What is required: The data must be written out once more, precisely as given.

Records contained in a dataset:
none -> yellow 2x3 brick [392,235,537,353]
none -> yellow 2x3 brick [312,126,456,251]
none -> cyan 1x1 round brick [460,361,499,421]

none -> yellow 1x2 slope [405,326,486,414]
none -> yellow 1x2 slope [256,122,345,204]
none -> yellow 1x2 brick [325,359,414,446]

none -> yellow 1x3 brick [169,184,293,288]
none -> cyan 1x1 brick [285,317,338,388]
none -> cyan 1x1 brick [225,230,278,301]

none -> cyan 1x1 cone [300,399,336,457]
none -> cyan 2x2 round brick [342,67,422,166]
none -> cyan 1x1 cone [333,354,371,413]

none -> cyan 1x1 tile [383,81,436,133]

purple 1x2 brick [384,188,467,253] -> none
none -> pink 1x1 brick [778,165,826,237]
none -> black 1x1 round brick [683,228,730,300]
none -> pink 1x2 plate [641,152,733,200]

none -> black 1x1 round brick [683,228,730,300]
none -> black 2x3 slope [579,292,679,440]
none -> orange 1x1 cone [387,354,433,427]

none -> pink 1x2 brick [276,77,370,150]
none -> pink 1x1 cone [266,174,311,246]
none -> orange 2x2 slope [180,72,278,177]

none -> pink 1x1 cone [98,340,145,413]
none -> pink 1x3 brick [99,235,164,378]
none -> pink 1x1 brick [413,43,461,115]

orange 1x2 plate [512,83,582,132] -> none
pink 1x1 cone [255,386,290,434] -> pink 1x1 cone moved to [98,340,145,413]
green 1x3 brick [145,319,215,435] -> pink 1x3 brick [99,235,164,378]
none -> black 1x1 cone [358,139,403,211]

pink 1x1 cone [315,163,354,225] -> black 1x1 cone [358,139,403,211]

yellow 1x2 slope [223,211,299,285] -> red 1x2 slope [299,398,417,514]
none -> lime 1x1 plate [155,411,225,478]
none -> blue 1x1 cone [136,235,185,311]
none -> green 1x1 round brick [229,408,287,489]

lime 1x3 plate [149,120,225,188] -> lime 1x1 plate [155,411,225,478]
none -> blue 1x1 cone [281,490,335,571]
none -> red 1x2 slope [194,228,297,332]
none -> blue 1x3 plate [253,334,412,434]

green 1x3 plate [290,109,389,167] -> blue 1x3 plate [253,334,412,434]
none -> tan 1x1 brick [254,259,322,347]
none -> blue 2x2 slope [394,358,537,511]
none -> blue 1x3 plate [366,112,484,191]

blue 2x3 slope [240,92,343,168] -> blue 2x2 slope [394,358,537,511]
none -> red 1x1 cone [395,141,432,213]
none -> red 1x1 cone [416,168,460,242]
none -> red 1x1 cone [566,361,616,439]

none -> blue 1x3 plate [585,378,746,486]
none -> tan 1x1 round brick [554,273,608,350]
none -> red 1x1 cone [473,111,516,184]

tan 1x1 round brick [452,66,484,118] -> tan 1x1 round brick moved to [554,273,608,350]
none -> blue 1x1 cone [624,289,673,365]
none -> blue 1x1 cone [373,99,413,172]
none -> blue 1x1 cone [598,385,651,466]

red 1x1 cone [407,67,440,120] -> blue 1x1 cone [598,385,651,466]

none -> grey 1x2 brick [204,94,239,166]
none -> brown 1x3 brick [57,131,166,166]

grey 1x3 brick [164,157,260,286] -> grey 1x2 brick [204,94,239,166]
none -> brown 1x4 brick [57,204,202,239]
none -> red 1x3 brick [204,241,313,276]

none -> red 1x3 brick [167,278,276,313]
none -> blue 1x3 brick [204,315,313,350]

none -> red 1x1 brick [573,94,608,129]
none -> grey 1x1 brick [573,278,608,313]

Answer below:
none -> yellow 2x3 brick [392,235,537,353]
none -> yellow 2x3 brick [312,126,456,251]
none -> cyan 1x1 round brick [460,361,499,421]

none -> yellow 1x2 slope [405,326,486,414]
none -> yellow 1x2 slope [256,122,345,204]
none -> yellow 1x2 brick [325,359,414,446]

none -> yellow 1x3 brick [169,184,293,288]
none -> cyan 1x1 brick [285,317,338,388]
none -> cyan 1x1 brick [225,230,278,301]

none -> cyan 1x1 cone [300,399,336,457]
none -> cyan 2x2 round brick [342,67,422,166]
none -> cyan 1x1 cone [333,354,371,413]

none -> cyan 1x1 tile [383,81,436,133]

purple 1x2 brick [384,188,467,253] -> none
none -> pink 1x1 brick [778,165,826,237]
none -> black 1x1 round brick [683,228,730,300]
none -> pink 1x2 plate [641,152,733,200]

none -> black 1x1 round brick [683,228,730,300]
none -> black 2x3 slope [579,292,679,440]
none -> orange 1x1 cone [387,354,433,427]

none -> pink 1x2 brick [276,77,370,150]
none -> pink 1x1 cone [266,174,311,246]
none -> orange 2x2 slope [180,72,278,177]

none -> pink 1x1 cone [98,340,145,413]
none -> pink 1x3 brick [99,235,164,378]
none -> pink 1x1 brick [413,43,461,115]

orange 1x2 plate [512,83,582,132] -> none
pink 1x1 cone [255,386,290,434] -> pink 1x1 cone moved to [98,340,145,413]
green 1x3 brick [145,319,215,435] -> pink 1x3 brick [99,235,164,378]
none -> black 1x1 cone [358,139,403,211]

pink 1x1 cone [315,163,354,225] -> black 1x1 cone [358,139,403,211]

yellow 1x2 slope [223,211,299,285] -> red 1x2 slope [299,398,417,514]
none -> lime 1x1 plate [155,411,225,478]
none -> blue 1x1 cone [136,235,185,311]
none -> green 1x1 round brick [229,408,287,489]

lime 1x3 plate [149,120,225,188] -> lime 1x1 plate [155,411,225,478]
none -> blue 1x1 cone [281,490,335,571]
none -> red 1x2 slope [194,228,297,332]
none -> blue 1x3 plate [253,334,412,434]

green 1x3 plate [290,109,389,167] -> blue 1x3 plate [253,334,412,434]
none -> tan 1x1 brick [254,259,322,347]
none -> blue 2x2 slope [394,358,537,511]
none -> blue 1x3 plate [366,112,484,191]

blue 2x3 slope [240,92,343,168] -> blue 2x2 slope [394,358,537,511]
none -> red 1x1 cone [395,141,432,213]
none -> red 1x1 cone [416,168,460,242]
none -> red 1x1 cone [566,361,616,439]

none -> blue 1x3 plate [585,378,746,486]
none -> tan 1x1 round brick [554,273,608,350]
none -> red 1x1 cone [473,111,516,184]

tan 1x1 round brick [452,66,484,118] -> tan 1x1 round brick moved to [554,273,608,350]
none -> blue 1x1 cone [624,289,673,365]
none -> blue 1x1 cone [373,99,413,172]
none -> blue 1x1 cone [598,385,651,466]

red 1x1 cone [407,67,440,120] -> blue 1x1 cone [598,385,651,466]

none -> grey 1x2 brick [204,94,239,166]
none -> brown 1x3 brick [57,131,166,166]

grey 1x3 brick [164,157,260,286] -> grey 1x2 brick [204,94,239,166]
none -> brown 1x4 brick [57,204,202,239]
none -> red 1x3 brick [204,241,313,276]

none -> red 1x3 brick [167,278,276,313]
none -> blue 1x3 brick [204,315,313,350]

none -> red 1x1 brick [573,94,608,129]
none -> grey 1x1 brick [573,278,608,313]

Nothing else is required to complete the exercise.